(Image sets with object changes)
◇ ◇ ◇ ◇
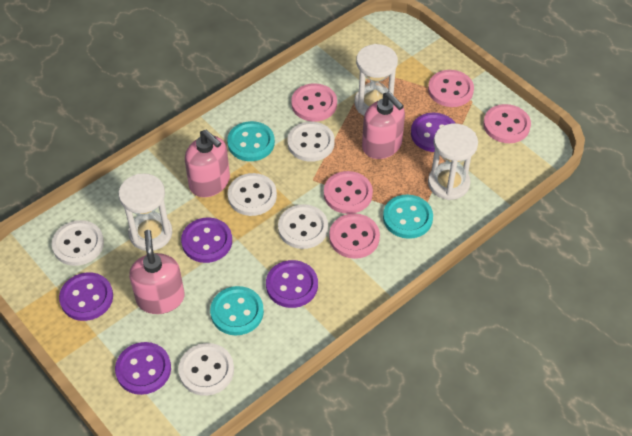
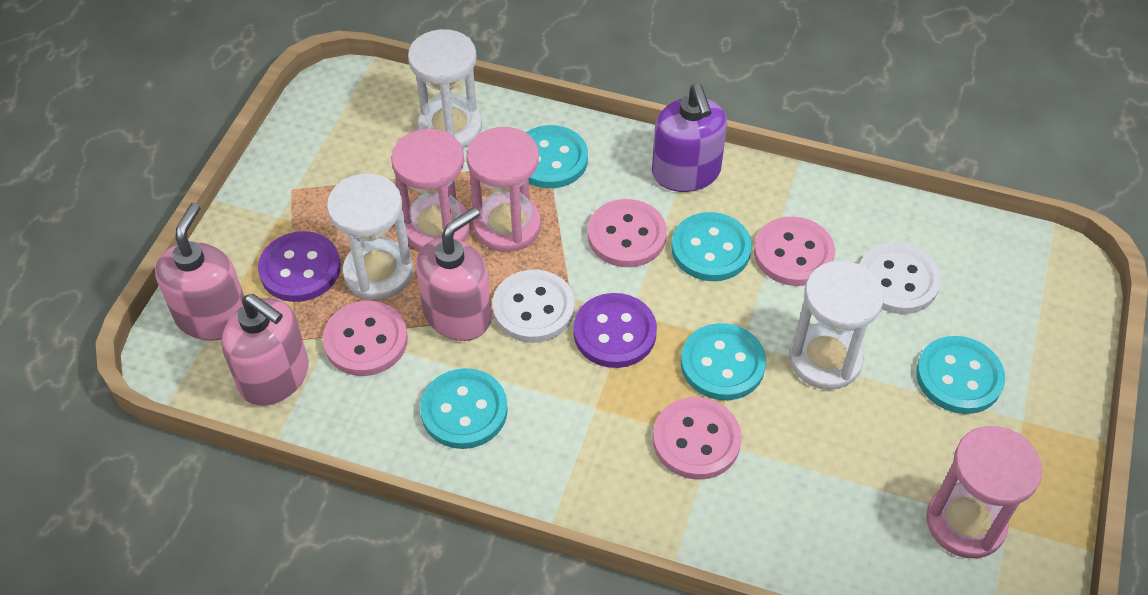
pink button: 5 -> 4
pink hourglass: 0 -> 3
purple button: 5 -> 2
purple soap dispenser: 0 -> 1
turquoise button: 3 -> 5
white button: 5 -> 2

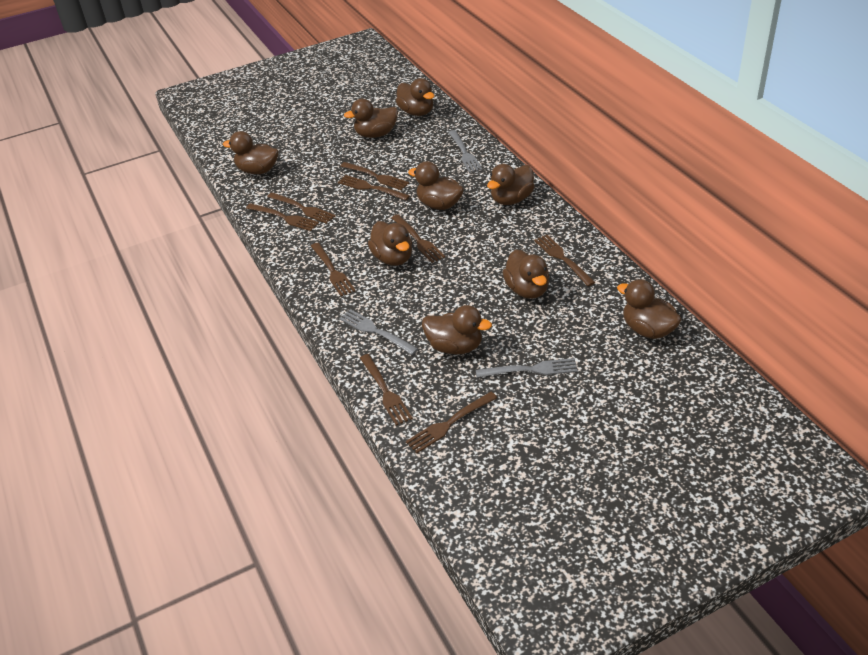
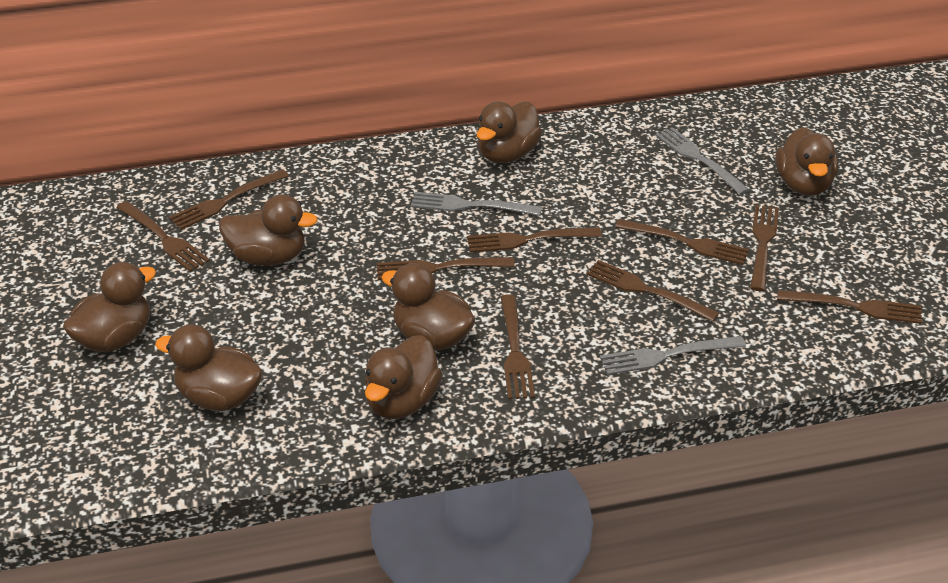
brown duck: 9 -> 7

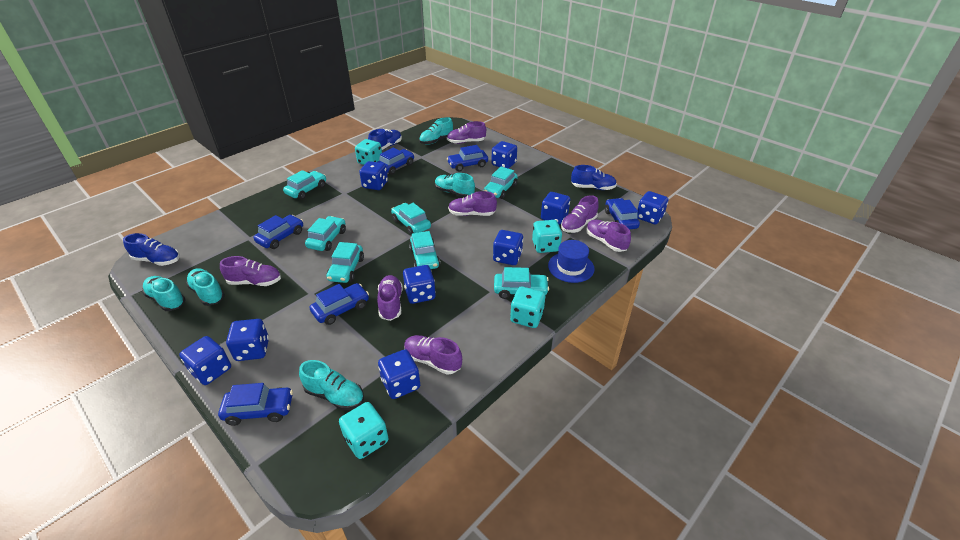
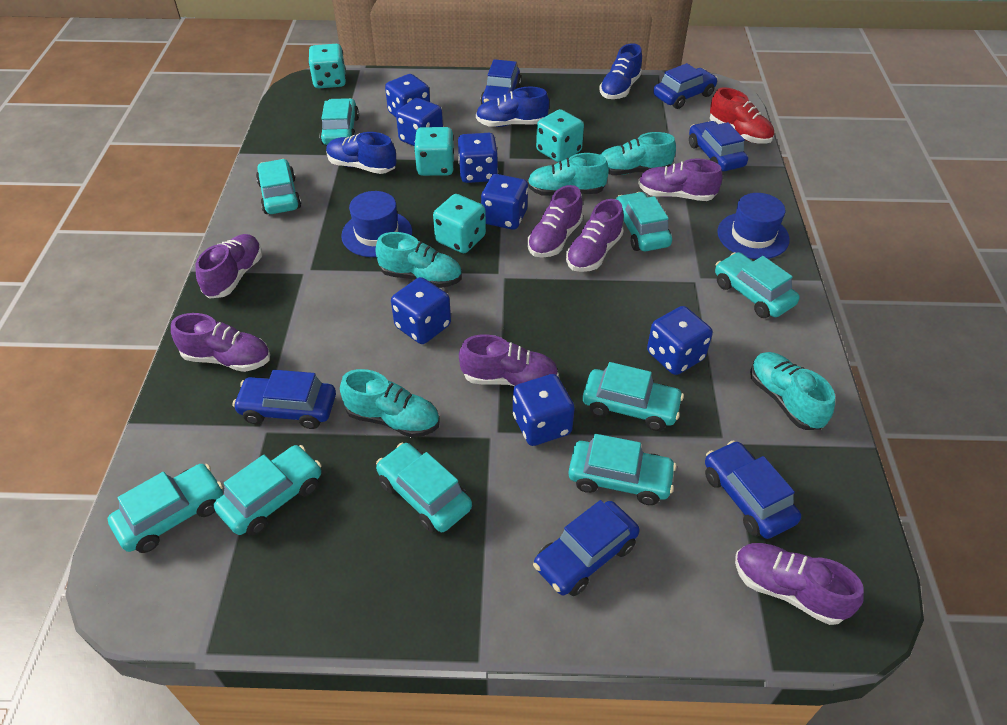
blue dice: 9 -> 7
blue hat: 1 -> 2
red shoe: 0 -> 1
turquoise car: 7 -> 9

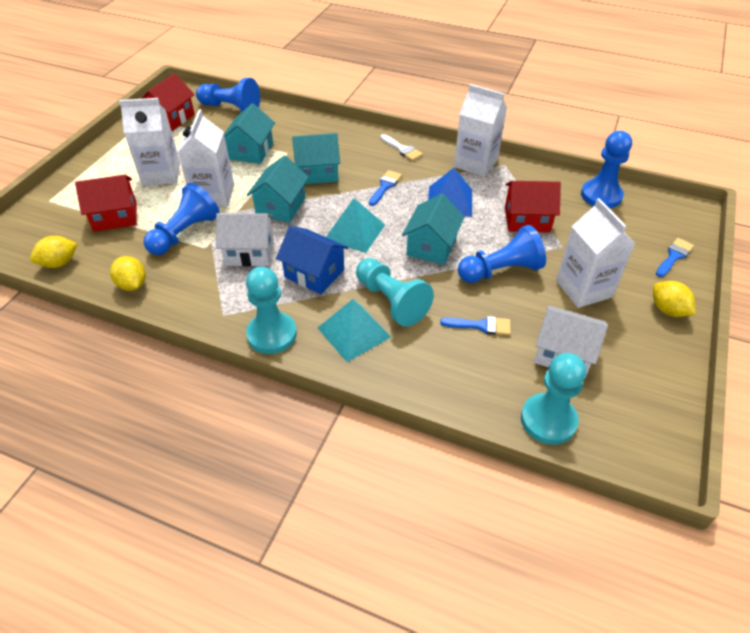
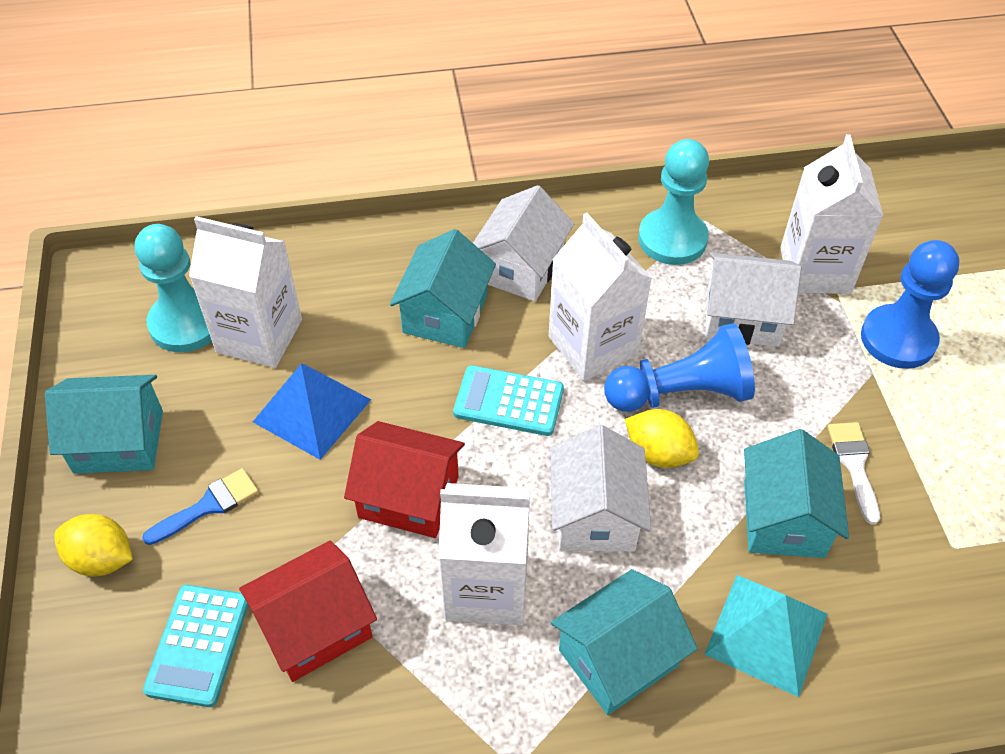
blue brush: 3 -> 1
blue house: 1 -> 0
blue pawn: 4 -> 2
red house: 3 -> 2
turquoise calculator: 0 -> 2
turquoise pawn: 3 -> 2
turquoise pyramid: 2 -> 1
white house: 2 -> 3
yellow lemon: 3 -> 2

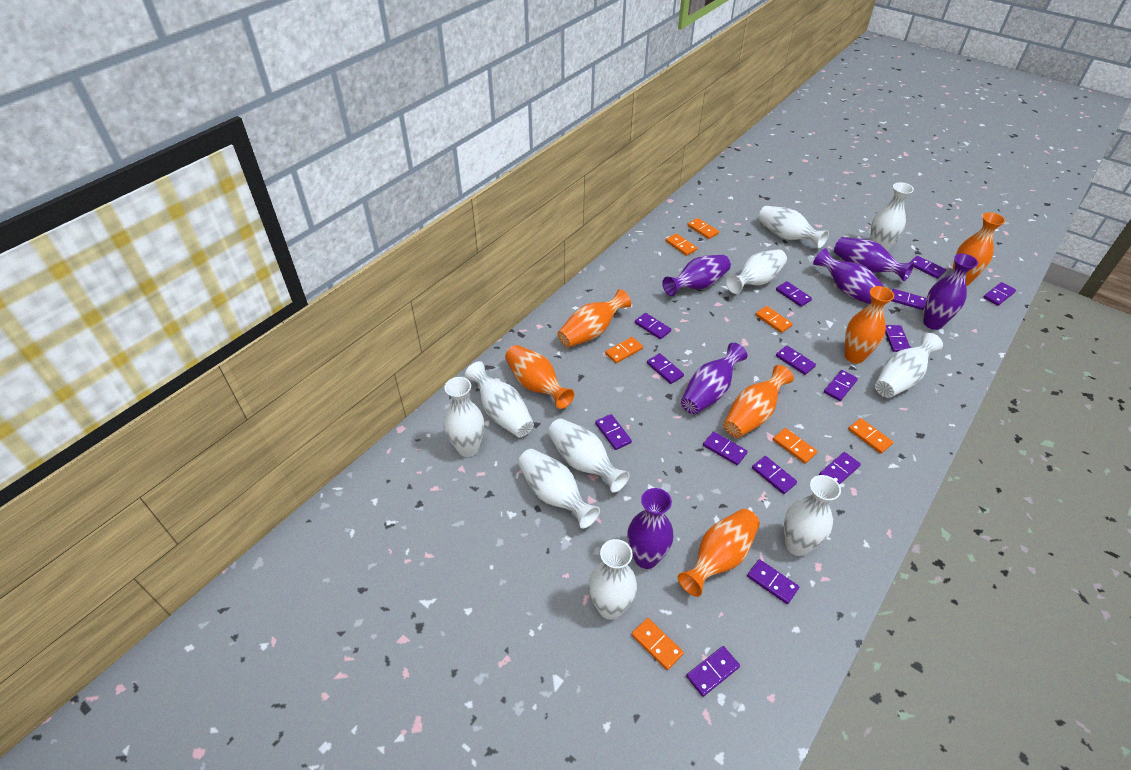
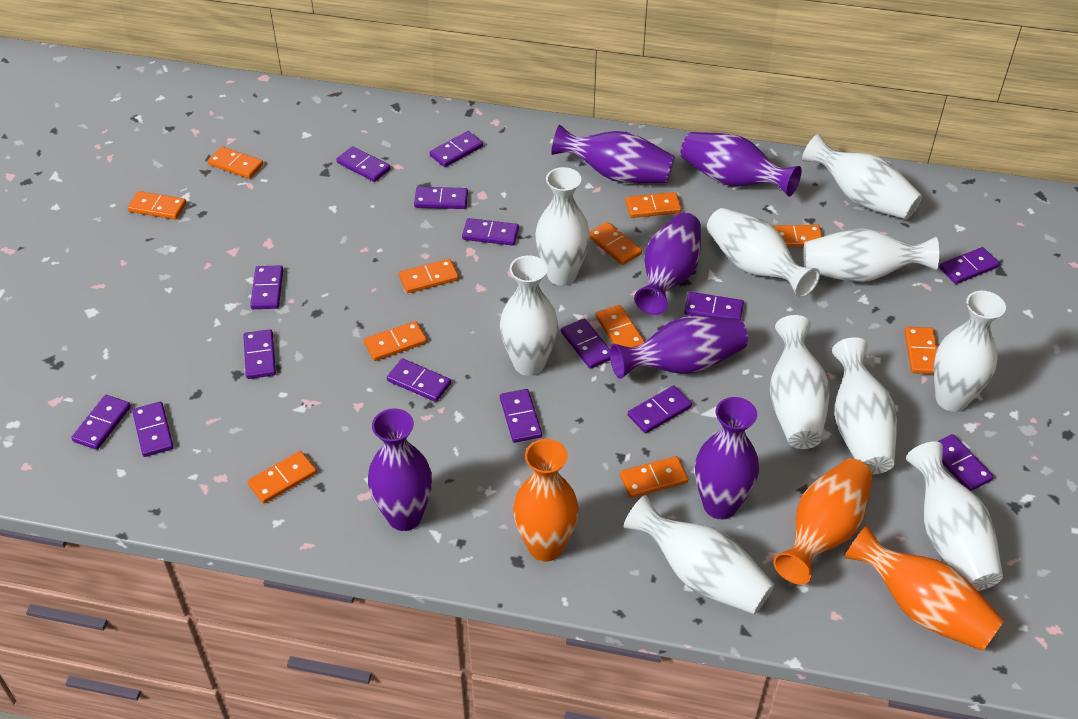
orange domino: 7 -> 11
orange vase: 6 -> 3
◇ ◇ ◇ ◇
» THE PROBLEM: Output every entry verbatim but skip the pictures.

» ANSWER SPACE:
pink button: 5 -> 4
pink hourglass: 0 -> 3
purple button: 5 -> 2
purple soap dispenser: 0 -> 1
turquoise button: 3 -> 5
white button: 5 -> 2

brown duck: 9 -> 7

blue dice: 9 -> 7
blue hat: 1 -> 2
red shoe: 0 -> 1
turquoise car: 7 -> 9

blue brush: 3 -> 1
blue house: 1 -> 0
blue pawn: 4 -> 2
red house: 3 -> 2
turquoise calculator: 0 -> 2
turquoise pawn: 3 -> 2
turquoise pyramid: 2 -> 1
white house: 2 -> 3
yellow lemon: 3 -> 2

orange domino: 7 -> 11
orange vase: 6 -> 3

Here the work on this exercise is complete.